Top of INPUT RECORDS

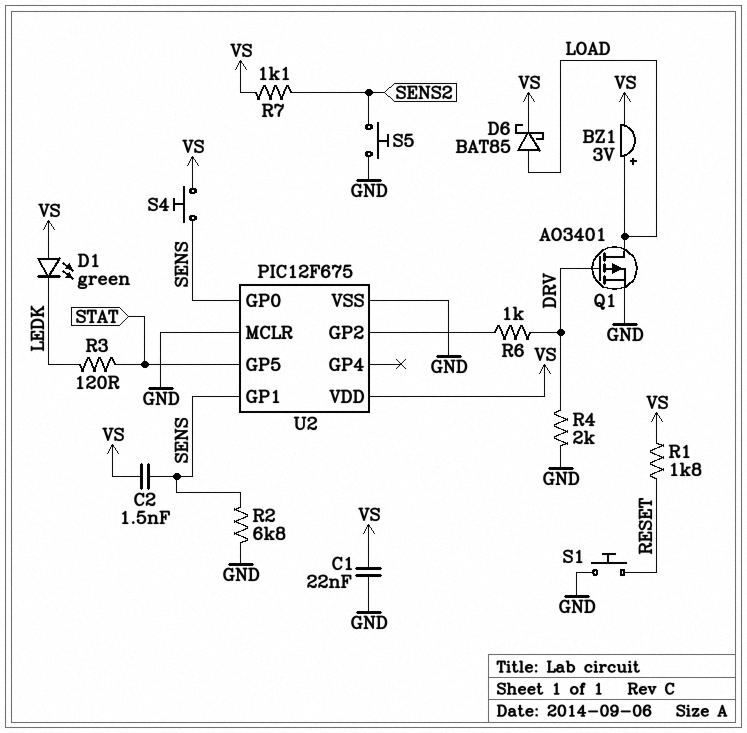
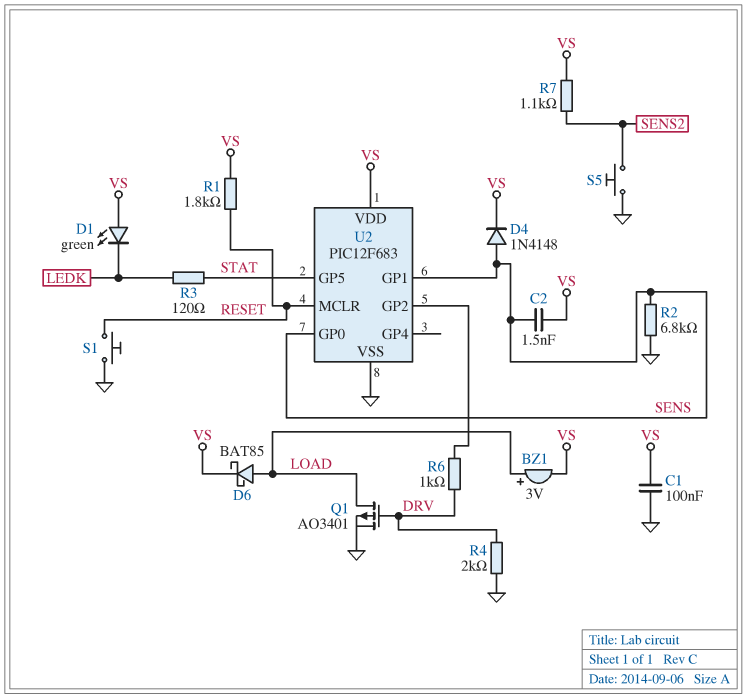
C1: 22nF (GND, VS) -> 100nF (GND, VS)
D4: none -> diode 1N4148 (A SENS, K VS)
S4: button (SENS, VS) -> none
U2: PIC12F675 -> PIC12F683
U2 pin MCLR: GND -> RESET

Bottom of INPUT RECORDS

▶ **YOUR TASK**: When you write out the data, keep every line exact and drop the pictures.

▶ **ANSWER TO THIS EXERCISE**:
C1: 22nF (GND, VS) -> 100nF (GND, VS)
D4: none -> diode 1N4148 (A SENS, K VS)
S4: button (SENS, VS) -> none
U2: PIC12F675 -> PIC12F683
U2 pin MCLR: GND -> RESET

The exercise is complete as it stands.